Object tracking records
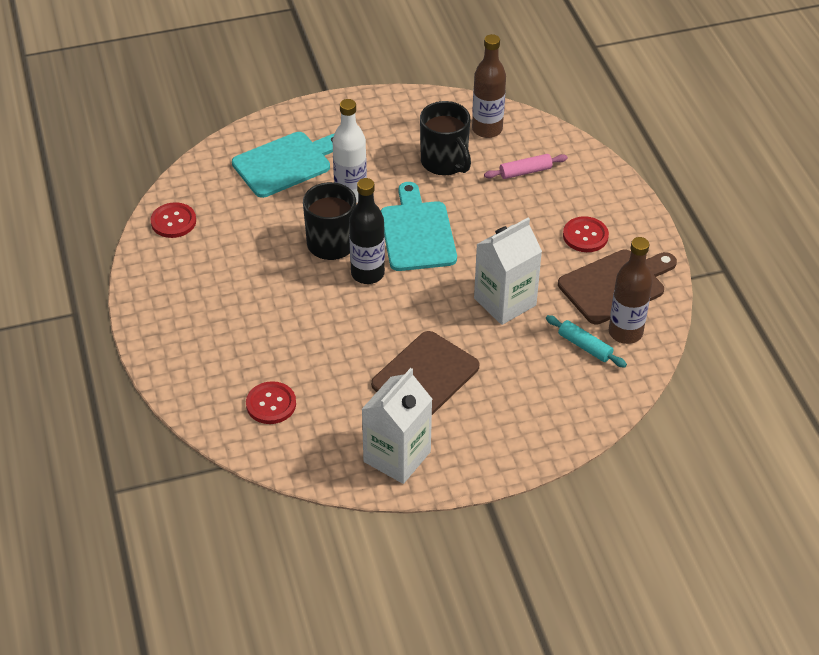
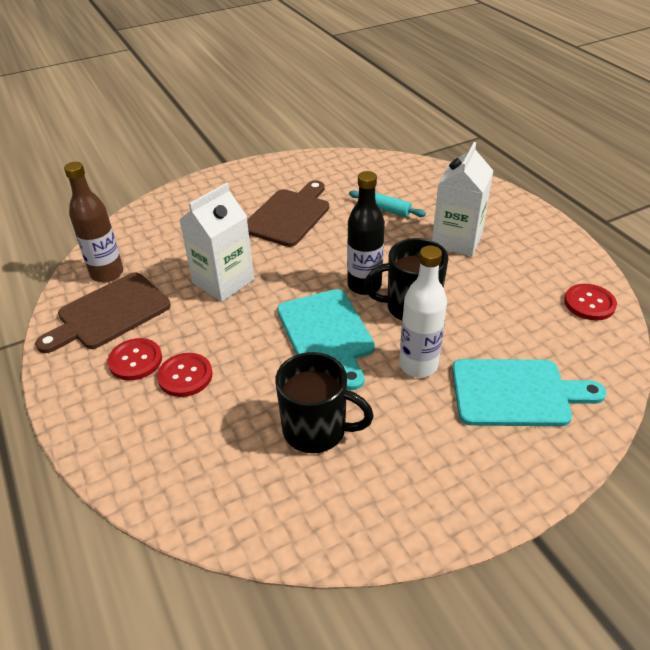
camera: 170 degrees right, 5 degrees down
turquoise cutting board [232,132,334,198] -> turquoise cutting board turned 135 degrees counterclockwise [452,359,606,426]
red button [246,381,296,424] -> red button moved to [157,353,212,397]
white carton [362,368,432,484] -> white carton moved to [432,142,494,256]
black mug [420,101,471,176] -> black mug turned 150 degrees clockwise [275,352,374,453]
brown bottle [472,34,506,138] -> none
pink rolling pin [484,154,568,179] -> none
turquoise rolling pin [546,315,627,368] -> turquoise rolling pin moved to [349,190,426,217]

> **Directive**: Could every line above be set down exactly, with the pictures omitted?

> **Reply**:
camera: 170 degrees right, 5 degrees down
turquoise cutting board [232,132,334,198] -> turquoise cutting board turned 135 degrees counterclockwise [452,359,606,426]
red button [246,381,296,424] -> red button moved to [157,353,212,397]
white carton [362,368,432,484] -> white carton moved to [432,142,494,256]
black mug [420,101,471,176] -> black mug turned 150 degrees clockwise [275,352,374,453]
brown bottle [472,34,506,138] -> none
pink rolling pin [484,154,568,179] -> none
turquoise rolling pin [546,315,627,368] -> turquoise rolling pin moved to [349,190,426,217]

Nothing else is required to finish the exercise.